── Records for the task ──

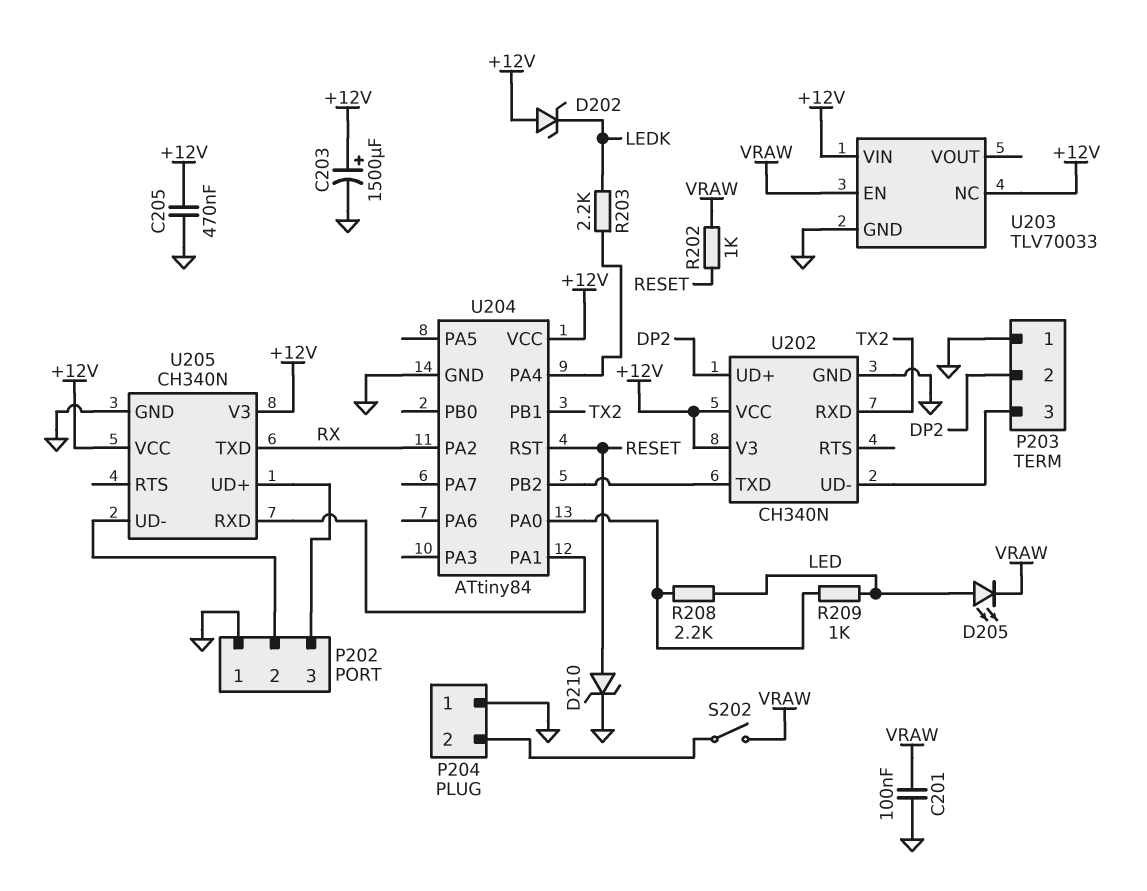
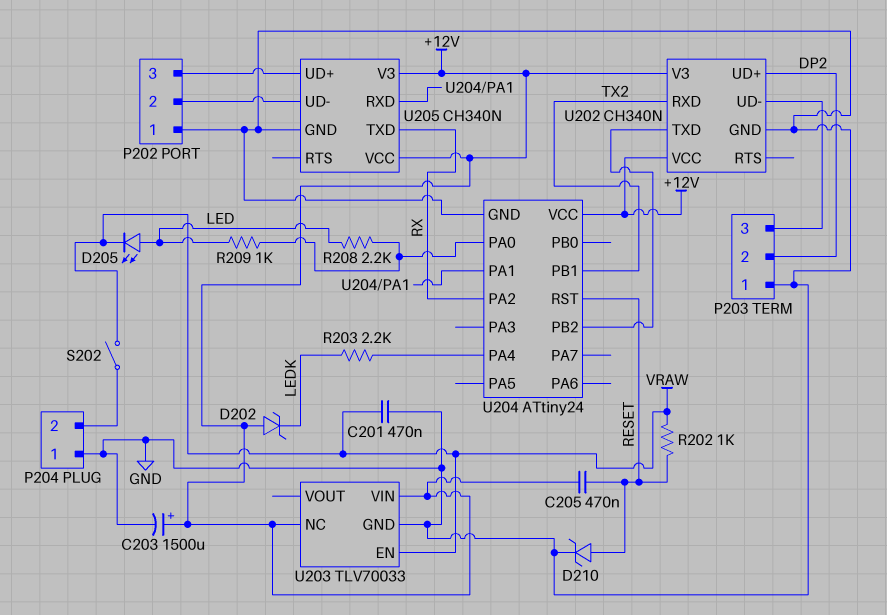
C201: 100nF (GND, VRAW) -> 470nF (GND, VRAW)
C205: 470nF (+12V, GND) -> 470nF (+12V, RESET)
U204: ATtiny84 -> ATtiny24

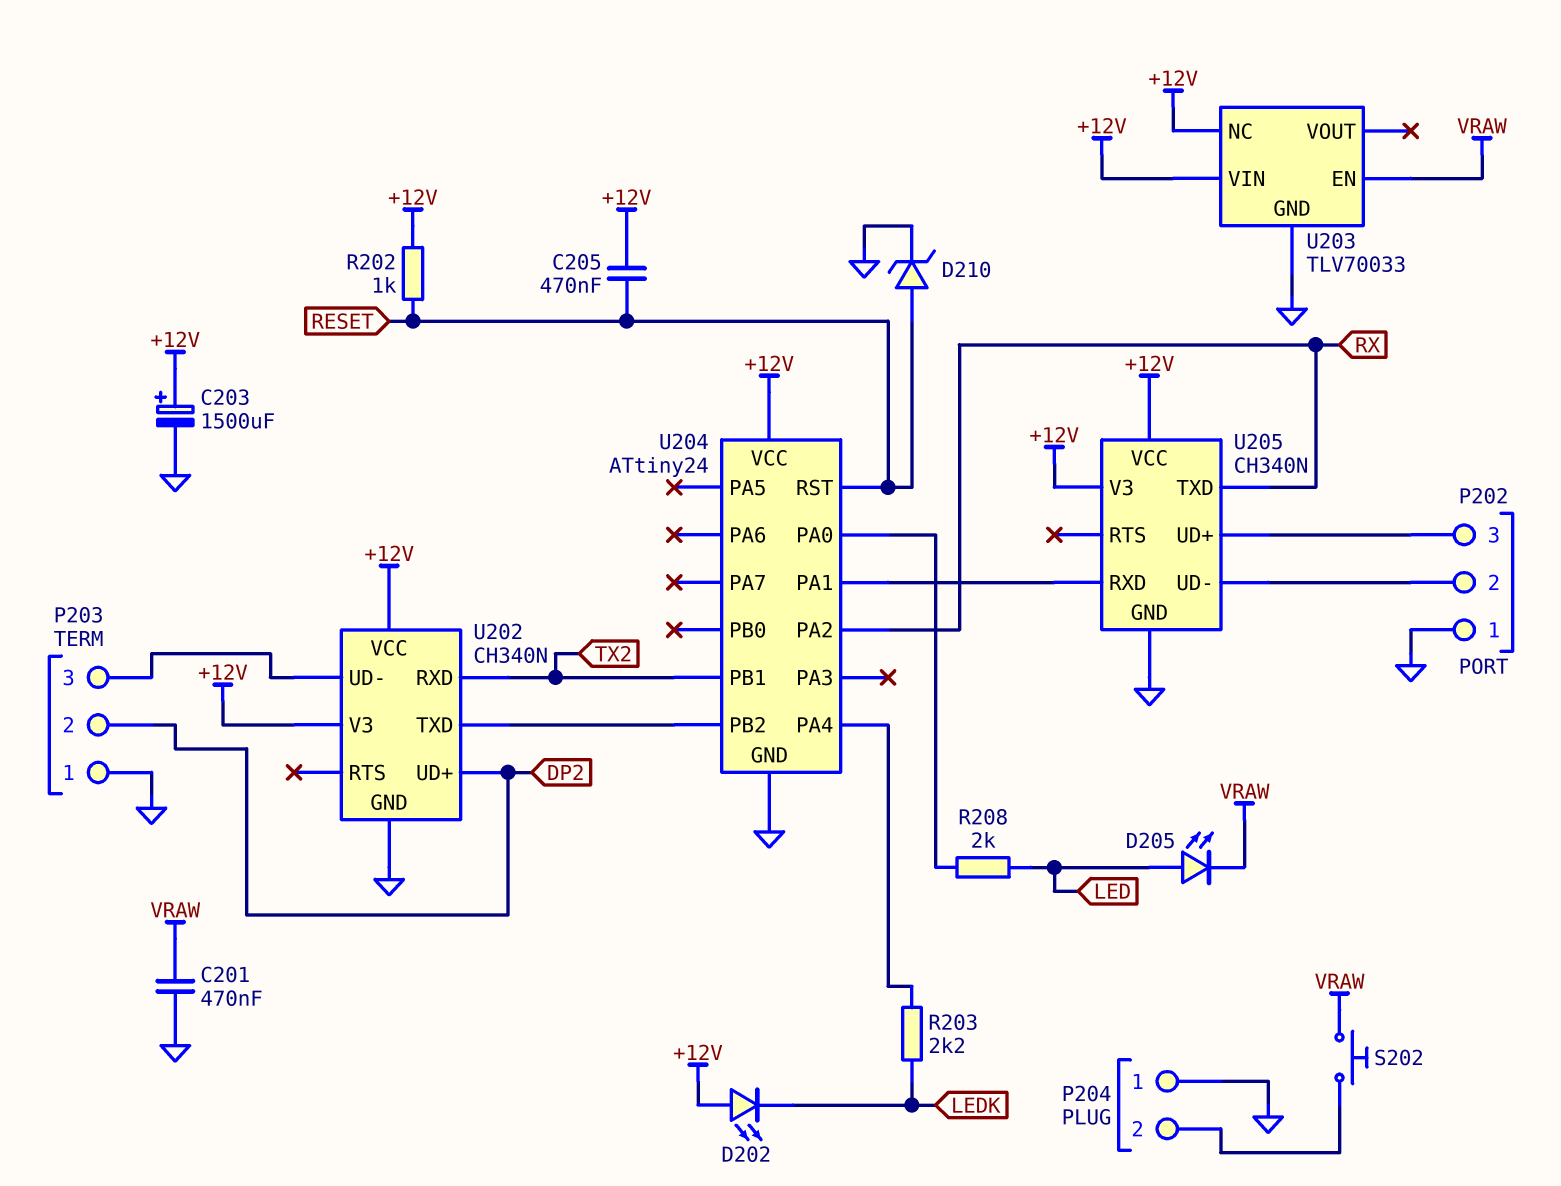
D202: zener (A +12V, K LEDK) -> LED (A +12V, K LEDK)
R202: 1k (RESET, VRAW) -> 1k (+12V, RESET)
R208: 2.2k (LED, U204/PA0) -> 2k (LED, U204/PA0)
R209: 1k (LED, U204/PA0) -> none
S202: switch (P204/2, VRAW) -> button (P204/2, VRAW)

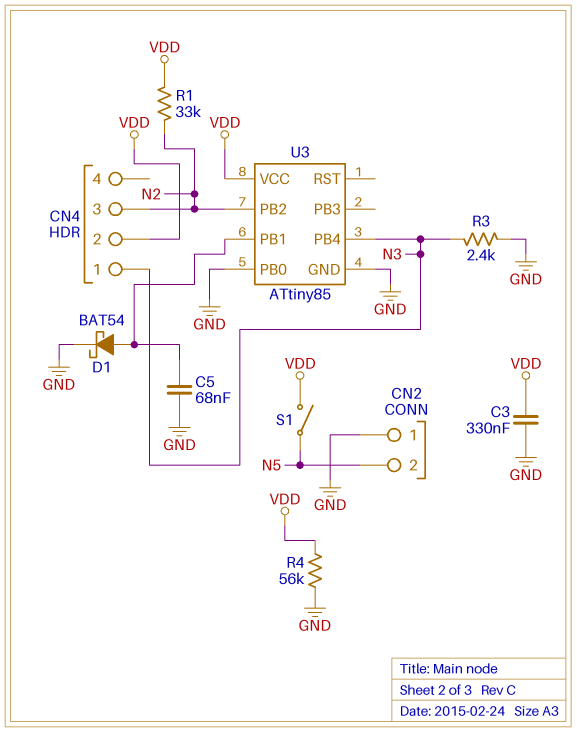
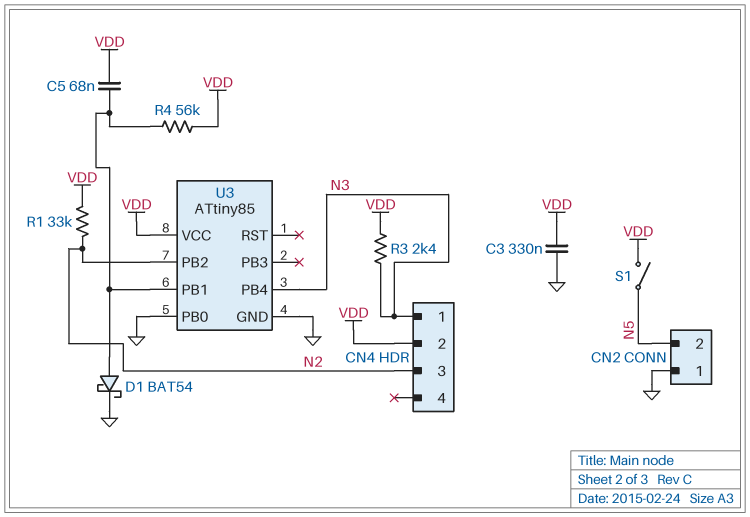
C5: 68nF (GND, U3/PB1) -> 68nF (U3/PB1, VDD)
R3: 2.4k (GND, N3) -> 2.4k (N3, VDD)
R4: 56k (GND, VDD) -> 56k (U3/PB1, VDD)

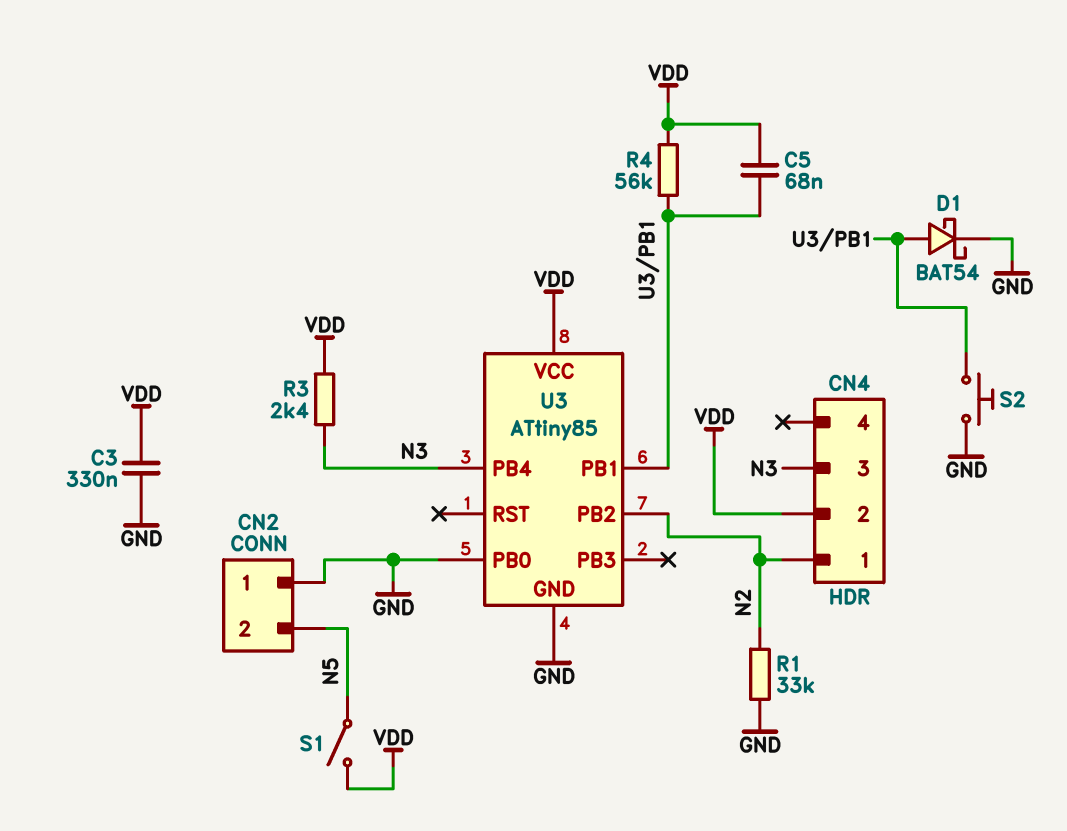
CN4 pin 1: N3 -> N2
CN4 pin 3: N2 -> N3
R1: 33k (N2, VDD) -> 33k (GND, N2)
S2: none -> button (GND, U3/PB1)

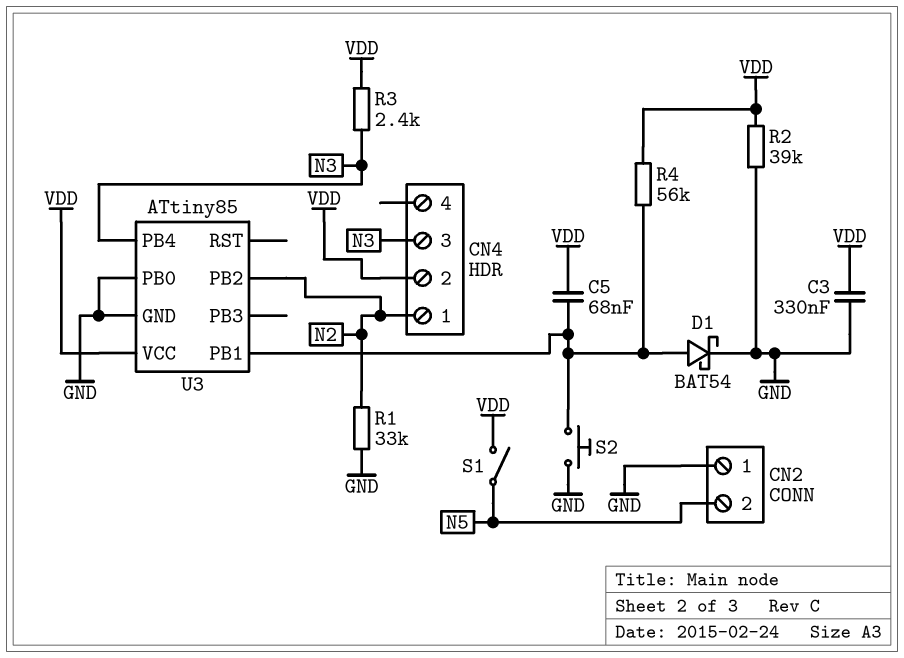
R2: none -> 39k (GND, VDD)

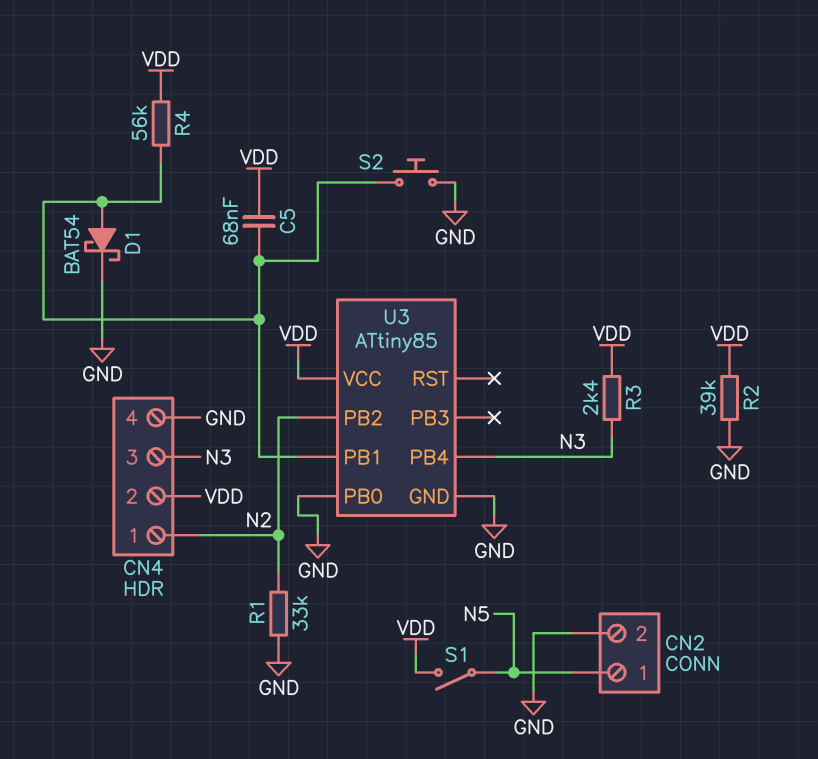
C3: 330nF (GND, VDD) -> none
CN2 pin 1: GND -> N5
CN2 pin 2: N5 -> GND
CN4 pin 4: none -> GND

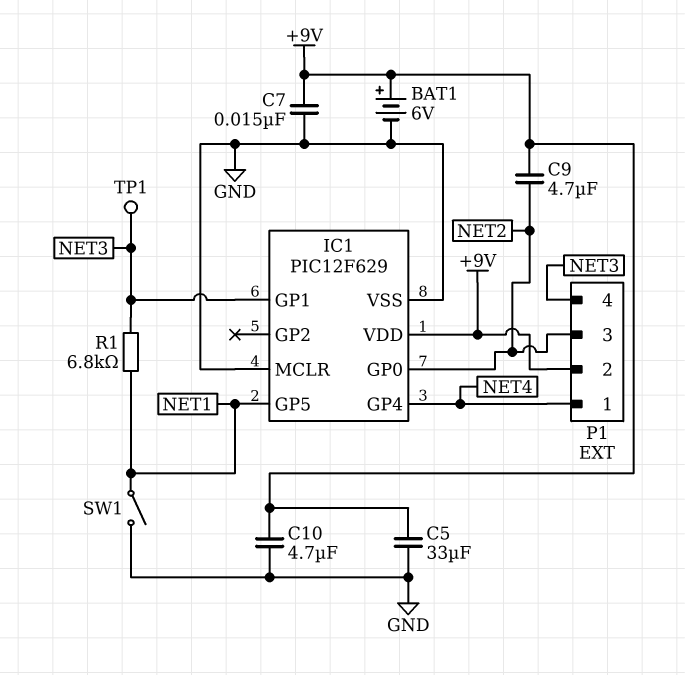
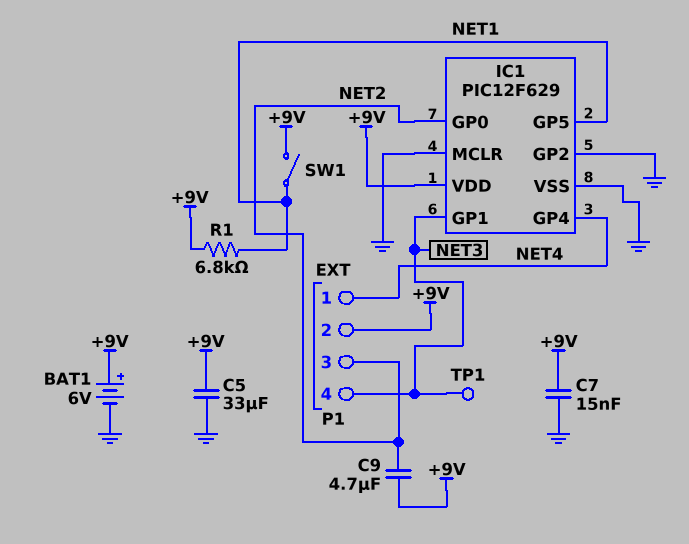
C10: 4.7uF (+9V, GND) -> none
IC1 pin GP2: none -> GND
R1: 6.8k (NET1, NET3) -> 6.8k (+9V, NET1)
SW1: switch (GND, NET1) -> switch (+9V, NET1)

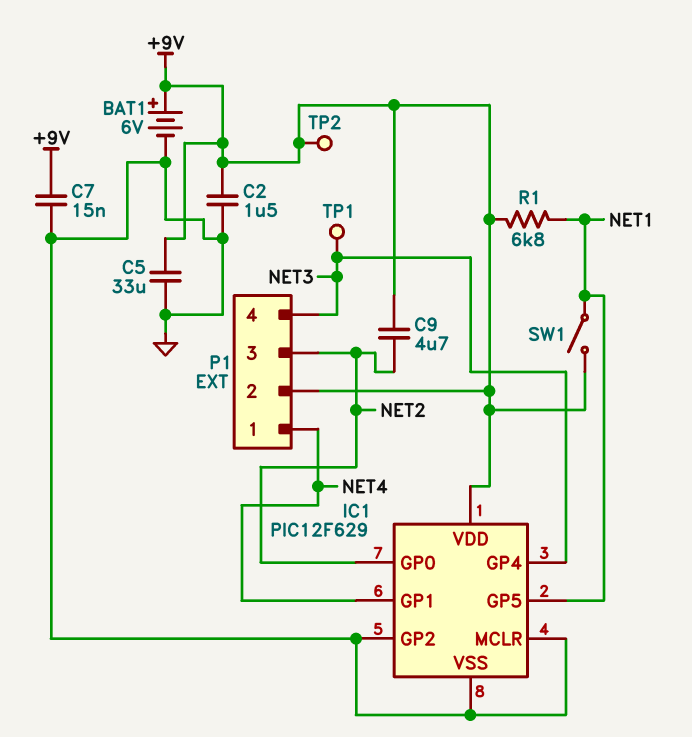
C2: none -> 1.5uF (+9V, GND)
IC1 pin GP1: NET3 -> NET4
IC1 pin GP4: NET4 -> NET3
TP2: none -> test point (+9V)

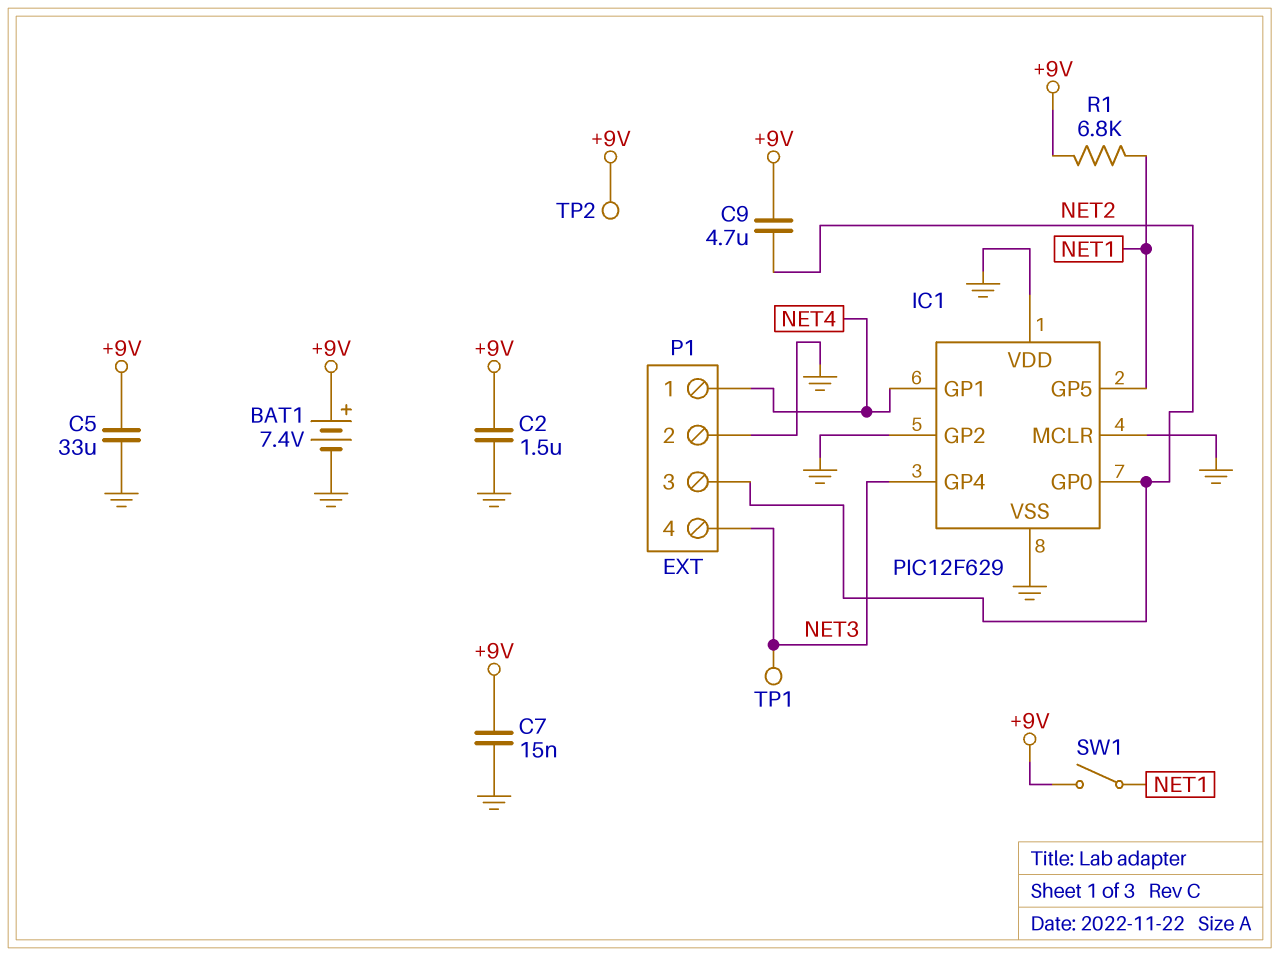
BAT1: 6V (plus +9V, minus GND) -> 7.4V (plus +9V, minus GND)
IC1 pin VDD: +9V -> GND
P1 pin 2: +9V -> GND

───

#### Exercise goal:
Repeat the listing above exactly from its first line to the line containing "R202: 1k (RESET, VRAW) -> 1k (+12V, RESET)", both included, and omit the pictures.

#### Response:
C201: 100nF (GND, VRAW) -> 470nF (GND, VRAW)
C205: 470nF (+12V, GND) -> 470nF (+12V, RESET)
U204: ATtiny84 -> ATtiny24

D202: zener (A +12V, K LEDK) -> LED (A +12V, K LEDK)
R202: 1k (RESET, VRAW) -> 1k (+12V, RESET)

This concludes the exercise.